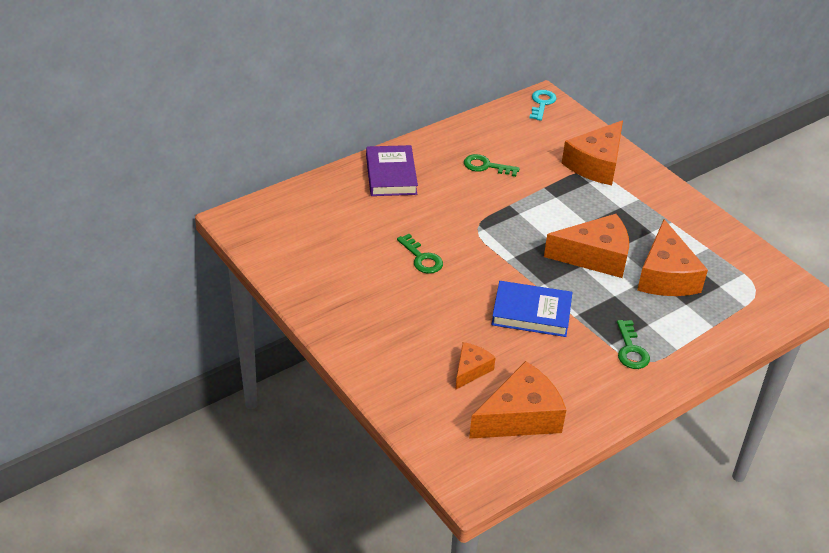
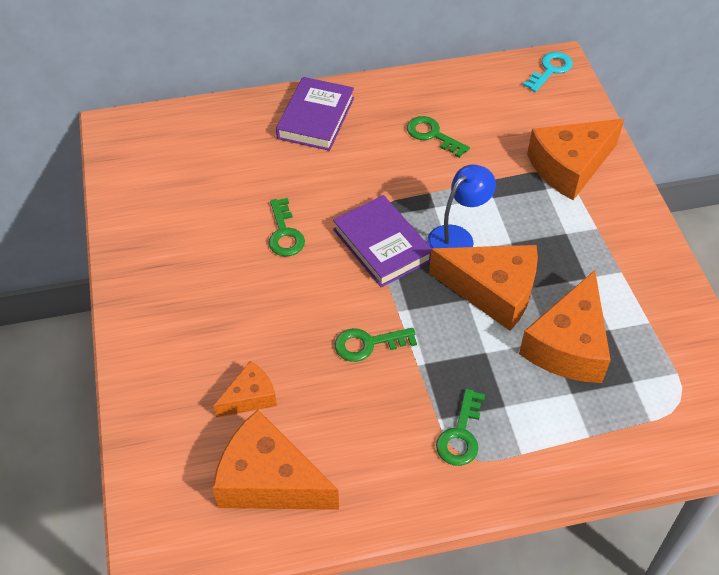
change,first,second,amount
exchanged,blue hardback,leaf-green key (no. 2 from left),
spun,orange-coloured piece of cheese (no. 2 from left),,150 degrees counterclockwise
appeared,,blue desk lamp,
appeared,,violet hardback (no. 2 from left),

• _ASSIGNED TASK_: The material above must be reproduced line for line, with the images omitted.

• _ANSWER TO THE EXERCISE_:
change,first,second,amount
exchanged,blue hardback,leaf-green key (no. 2 from left),
spun,orange-coloured piece of cheese (no. 2 from left),,150 degrees counterclockwise
appeared,,blue desk lamp,
appeared,,violet hardback (no. 2 from left),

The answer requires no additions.